__Task__.
Please write out the entire listing below exactly, excluding its pictures.

__Supplied records__.
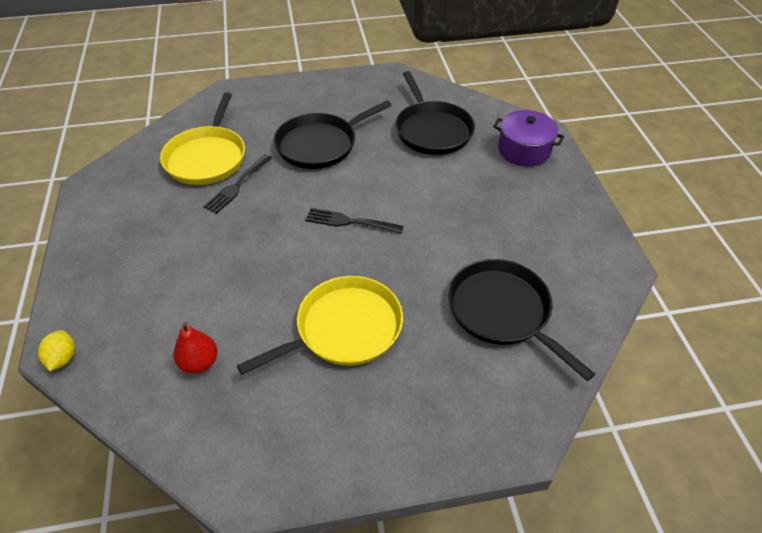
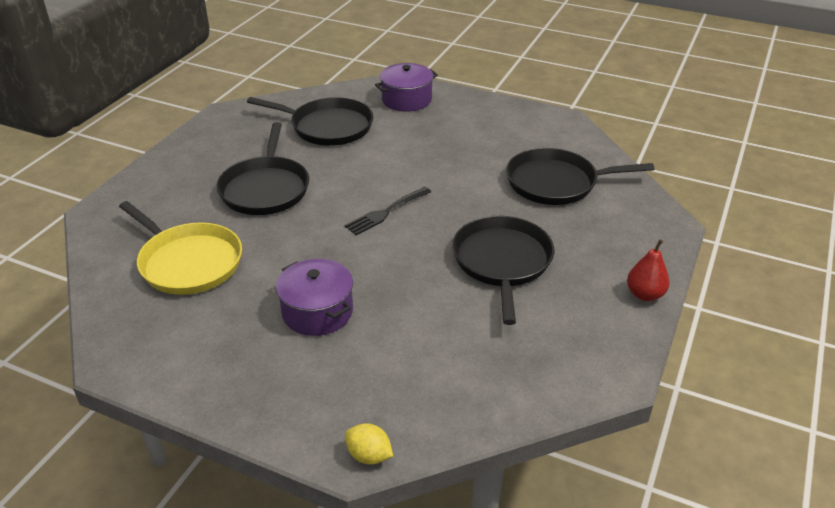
camera: 55 degrees left, 10 degrees down
(199, 249) = (317, 312): none -> purple pot
(199, 363) = (463, 358): red pear -> red pear (645, 294)
(237, 185) = (257, 257): black fork -> none
(344, 329) = (502, 262): yellow pan -> black pan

__Result__.
camera: 55 degrees left, 10 degrees down
(199, 249) = (317, 312): none -> purple pot
(199, 363) = (463, 358): red pear -> red pear (645, 294)
(237, 185) = (257, 257): black fork -> none
(344, 329) = (502, 262): yellow pan -> black pan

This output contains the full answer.